Provided records —
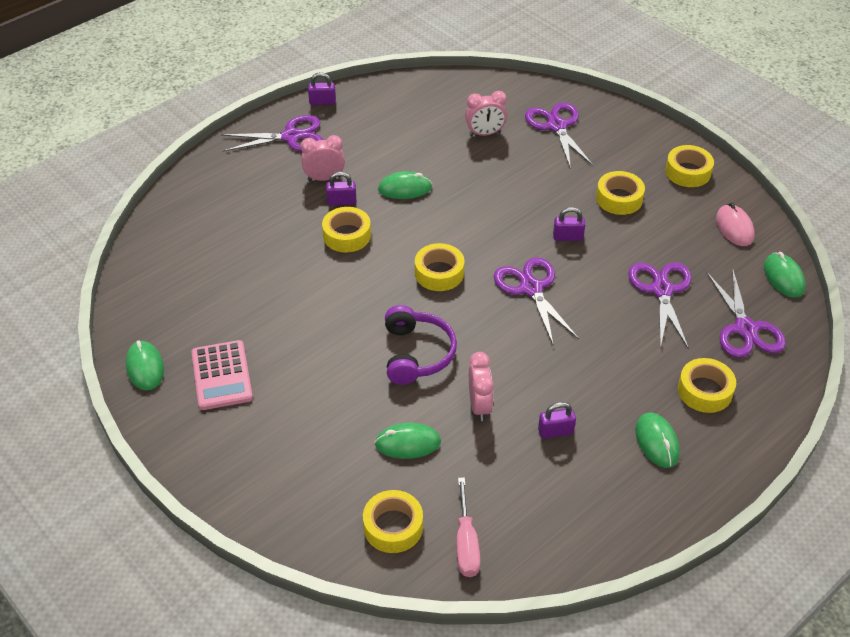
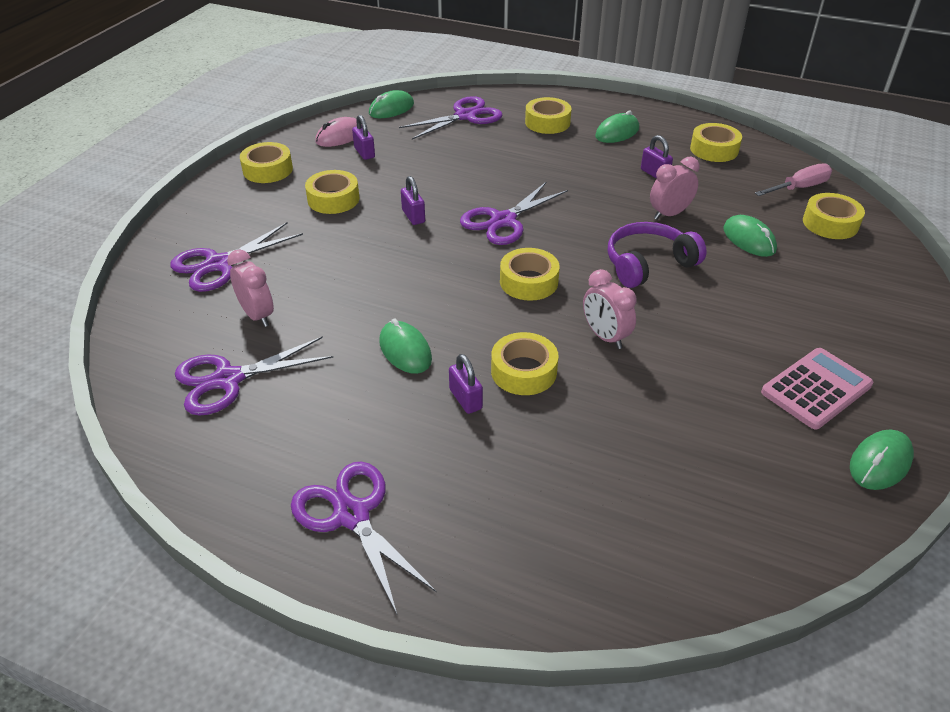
camera: 115 degrees left, 5 degrees down
(322, 102) = (241, 513): purple padlock -> purple padlock (364, 153)
(324, 178) = (429, 435): pink clock -> pink clock (605, 337)
(580, 512) = (714, 149): none -> yellow tape
(661, 290) = (450, 156): purple scissors -> purple scissors (228, 379)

Exercise brief — Tell me how many lines in the data include "purple", giving only the number.

Completed task — 2